▶ **MATERIAL TO PROCESS**:

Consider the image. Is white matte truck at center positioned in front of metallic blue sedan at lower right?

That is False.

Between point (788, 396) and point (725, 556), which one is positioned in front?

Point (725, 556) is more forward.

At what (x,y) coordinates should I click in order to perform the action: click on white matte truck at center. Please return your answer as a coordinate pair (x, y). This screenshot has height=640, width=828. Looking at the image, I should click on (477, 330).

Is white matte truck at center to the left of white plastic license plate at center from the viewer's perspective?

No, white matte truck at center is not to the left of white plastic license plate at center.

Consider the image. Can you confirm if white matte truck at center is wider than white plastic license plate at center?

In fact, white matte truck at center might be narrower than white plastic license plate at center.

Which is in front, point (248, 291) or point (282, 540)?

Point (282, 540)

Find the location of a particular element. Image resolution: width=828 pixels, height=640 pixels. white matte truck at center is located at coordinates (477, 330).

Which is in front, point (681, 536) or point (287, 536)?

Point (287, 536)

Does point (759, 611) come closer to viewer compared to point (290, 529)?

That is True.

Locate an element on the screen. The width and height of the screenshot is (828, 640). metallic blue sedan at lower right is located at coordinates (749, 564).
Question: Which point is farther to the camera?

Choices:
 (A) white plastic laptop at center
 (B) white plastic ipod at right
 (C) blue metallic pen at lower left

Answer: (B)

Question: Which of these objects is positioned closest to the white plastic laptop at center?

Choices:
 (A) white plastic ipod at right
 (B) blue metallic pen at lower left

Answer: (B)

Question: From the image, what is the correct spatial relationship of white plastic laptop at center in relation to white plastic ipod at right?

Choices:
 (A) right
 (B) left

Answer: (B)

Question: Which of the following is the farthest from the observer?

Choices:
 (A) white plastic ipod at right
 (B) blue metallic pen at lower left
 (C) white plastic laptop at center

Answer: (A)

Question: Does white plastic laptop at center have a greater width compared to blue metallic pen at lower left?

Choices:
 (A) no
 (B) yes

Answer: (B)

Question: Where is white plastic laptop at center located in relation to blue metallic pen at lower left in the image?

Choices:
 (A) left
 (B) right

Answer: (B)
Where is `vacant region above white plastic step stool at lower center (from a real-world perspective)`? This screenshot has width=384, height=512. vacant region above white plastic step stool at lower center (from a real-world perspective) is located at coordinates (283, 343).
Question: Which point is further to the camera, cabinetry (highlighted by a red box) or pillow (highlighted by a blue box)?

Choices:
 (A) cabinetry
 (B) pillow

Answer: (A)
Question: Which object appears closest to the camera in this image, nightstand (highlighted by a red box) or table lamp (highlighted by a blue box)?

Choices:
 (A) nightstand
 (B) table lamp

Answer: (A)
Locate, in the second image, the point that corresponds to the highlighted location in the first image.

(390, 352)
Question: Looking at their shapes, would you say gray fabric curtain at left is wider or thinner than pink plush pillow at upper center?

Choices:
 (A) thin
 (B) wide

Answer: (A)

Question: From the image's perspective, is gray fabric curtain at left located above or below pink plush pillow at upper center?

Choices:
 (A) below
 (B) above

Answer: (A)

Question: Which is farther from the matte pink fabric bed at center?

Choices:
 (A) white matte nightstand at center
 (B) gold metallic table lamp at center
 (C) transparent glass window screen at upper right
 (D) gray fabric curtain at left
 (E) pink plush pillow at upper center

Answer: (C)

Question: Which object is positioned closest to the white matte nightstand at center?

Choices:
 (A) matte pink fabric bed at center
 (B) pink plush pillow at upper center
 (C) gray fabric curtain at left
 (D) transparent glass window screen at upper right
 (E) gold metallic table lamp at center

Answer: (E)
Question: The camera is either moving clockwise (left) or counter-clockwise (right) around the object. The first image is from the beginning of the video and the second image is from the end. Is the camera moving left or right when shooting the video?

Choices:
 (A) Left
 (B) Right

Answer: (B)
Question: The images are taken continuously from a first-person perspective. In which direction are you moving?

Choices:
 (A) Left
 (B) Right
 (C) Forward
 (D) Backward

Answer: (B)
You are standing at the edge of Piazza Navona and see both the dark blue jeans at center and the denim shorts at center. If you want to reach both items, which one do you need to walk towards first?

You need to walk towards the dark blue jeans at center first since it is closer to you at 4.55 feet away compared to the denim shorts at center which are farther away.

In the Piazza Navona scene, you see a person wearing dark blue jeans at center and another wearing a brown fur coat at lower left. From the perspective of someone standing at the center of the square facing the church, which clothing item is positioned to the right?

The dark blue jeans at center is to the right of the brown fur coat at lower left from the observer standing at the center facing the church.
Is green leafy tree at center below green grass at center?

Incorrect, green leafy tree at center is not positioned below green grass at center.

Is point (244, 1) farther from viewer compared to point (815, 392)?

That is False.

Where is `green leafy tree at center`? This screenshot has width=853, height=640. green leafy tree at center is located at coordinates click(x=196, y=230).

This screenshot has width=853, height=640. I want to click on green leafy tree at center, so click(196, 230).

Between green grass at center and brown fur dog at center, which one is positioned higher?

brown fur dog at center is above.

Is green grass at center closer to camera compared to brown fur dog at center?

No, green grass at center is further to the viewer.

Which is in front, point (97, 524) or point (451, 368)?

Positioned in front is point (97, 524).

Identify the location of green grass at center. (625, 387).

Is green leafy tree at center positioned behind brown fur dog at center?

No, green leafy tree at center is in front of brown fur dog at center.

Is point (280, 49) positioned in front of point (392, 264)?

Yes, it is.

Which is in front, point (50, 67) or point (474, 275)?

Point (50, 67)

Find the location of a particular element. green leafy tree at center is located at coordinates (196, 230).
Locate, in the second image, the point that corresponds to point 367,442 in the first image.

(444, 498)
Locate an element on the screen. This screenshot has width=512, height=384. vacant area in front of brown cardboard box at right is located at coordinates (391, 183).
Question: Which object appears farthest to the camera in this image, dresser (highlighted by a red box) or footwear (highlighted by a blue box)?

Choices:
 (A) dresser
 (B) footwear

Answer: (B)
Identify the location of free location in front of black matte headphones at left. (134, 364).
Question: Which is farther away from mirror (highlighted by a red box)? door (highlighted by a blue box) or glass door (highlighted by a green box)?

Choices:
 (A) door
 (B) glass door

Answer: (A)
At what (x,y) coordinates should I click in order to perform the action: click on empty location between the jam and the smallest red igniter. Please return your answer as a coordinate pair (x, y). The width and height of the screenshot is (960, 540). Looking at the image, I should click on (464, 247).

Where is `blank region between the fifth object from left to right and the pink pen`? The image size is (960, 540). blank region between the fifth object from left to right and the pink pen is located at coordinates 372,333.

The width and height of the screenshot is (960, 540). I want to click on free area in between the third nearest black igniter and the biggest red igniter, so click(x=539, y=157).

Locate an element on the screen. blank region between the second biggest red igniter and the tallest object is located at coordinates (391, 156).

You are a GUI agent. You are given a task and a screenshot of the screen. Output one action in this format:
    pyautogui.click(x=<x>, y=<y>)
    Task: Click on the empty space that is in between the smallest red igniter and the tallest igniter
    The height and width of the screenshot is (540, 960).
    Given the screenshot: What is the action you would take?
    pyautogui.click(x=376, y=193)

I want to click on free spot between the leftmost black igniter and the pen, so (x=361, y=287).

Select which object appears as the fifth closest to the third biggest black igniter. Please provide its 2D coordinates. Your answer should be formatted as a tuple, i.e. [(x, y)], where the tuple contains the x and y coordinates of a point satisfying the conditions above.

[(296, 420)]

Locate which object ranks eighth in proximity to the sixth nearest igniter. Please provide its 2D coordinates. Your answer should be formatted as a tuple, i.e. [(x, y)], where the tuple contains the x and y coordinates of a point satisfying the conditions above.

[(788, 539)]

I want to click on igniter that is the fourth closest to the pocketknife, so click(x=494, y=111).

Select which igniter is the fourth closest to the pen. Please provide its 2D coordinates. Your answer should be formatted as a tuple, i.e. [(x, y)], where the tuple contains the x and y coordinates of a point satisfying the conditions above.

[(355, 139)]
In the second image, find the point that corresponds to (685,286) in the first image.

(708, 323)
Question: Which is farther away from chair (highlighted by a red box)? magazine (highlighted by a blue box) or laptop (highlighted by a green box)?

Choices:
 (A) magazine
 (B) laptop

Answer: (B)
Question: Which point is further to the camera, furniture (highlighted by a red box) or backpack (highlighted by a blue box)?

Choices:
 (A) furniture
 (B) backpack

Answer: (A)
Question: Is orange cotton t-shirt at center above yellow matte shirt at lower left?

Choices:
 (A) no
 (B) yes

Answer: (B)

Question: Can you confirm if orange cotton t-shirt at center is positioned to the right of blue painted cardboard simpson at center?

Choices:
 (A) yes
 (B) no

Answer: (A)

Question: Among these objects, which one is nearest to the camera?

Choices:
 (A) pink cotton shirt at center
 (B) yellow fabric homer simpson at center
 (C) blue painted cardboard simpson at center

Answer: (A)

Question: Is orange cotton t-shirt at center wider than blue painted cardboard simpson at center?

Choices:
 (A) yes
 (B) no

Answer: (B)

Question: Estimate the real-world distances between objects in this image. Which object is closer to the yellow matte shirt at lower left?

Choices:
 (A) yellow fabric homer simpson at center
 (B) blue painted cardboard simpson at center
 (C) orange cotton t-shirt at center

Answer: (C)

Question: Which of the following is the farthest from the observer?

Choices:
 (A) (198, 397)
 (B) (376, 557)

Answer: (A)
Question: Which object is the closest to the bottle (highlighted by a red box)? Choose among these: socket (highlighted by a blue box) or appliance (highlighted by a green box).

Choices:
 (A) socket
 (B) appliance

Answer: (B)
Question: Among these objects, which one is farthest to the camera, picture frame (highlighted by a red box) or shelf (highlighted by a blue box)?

▶ **TO BE DONE**: Starting at the line containing "Question: Is orange cotton t-shirt at center wider" and ending at the last line of the data, format those lines as a JSON list of strings with one string per line. Leave out blank lines.

▶ **REPLY**:
[
  "Question: Is orange cotton t-shirt at center wider than blue painted cardboard simpson at center?",
  "Choices:",
  " (A) yes",
  " (B) no",
  "Answer: (B)",
  "Question: Estimate the real-world distances between objects in this image. Which object is closer to the yellow matte shirt at lower left?",
  "Choices:",
  " (A) yellow fabric homer simpson at center",
  " (B) blue painted cardboard simpson at center",
  " (C) orange cotton t-shirt at center",
  "Answer: (C)",
  "Question: Which of the following is the farthest from the observer?",
  "Choices:",
  " (A) (198, 397)",
  " (B) (376, 557)",
  "Answer: (A)",
  "Question: Which object is the closest to the bottle (highlighted by a red box)? Choose among these: socket (highlighted by a blue box) or appliance (highlighted by a green box).",
  "Choices:",
  " (A) socket",
  " (B) appliance",
  "Answer: (B)",
  "Question: Among these objects, which one is farthest to the camera, picture frame (highlighted by a red box) or shelf (highlighted by a blue box)?"
]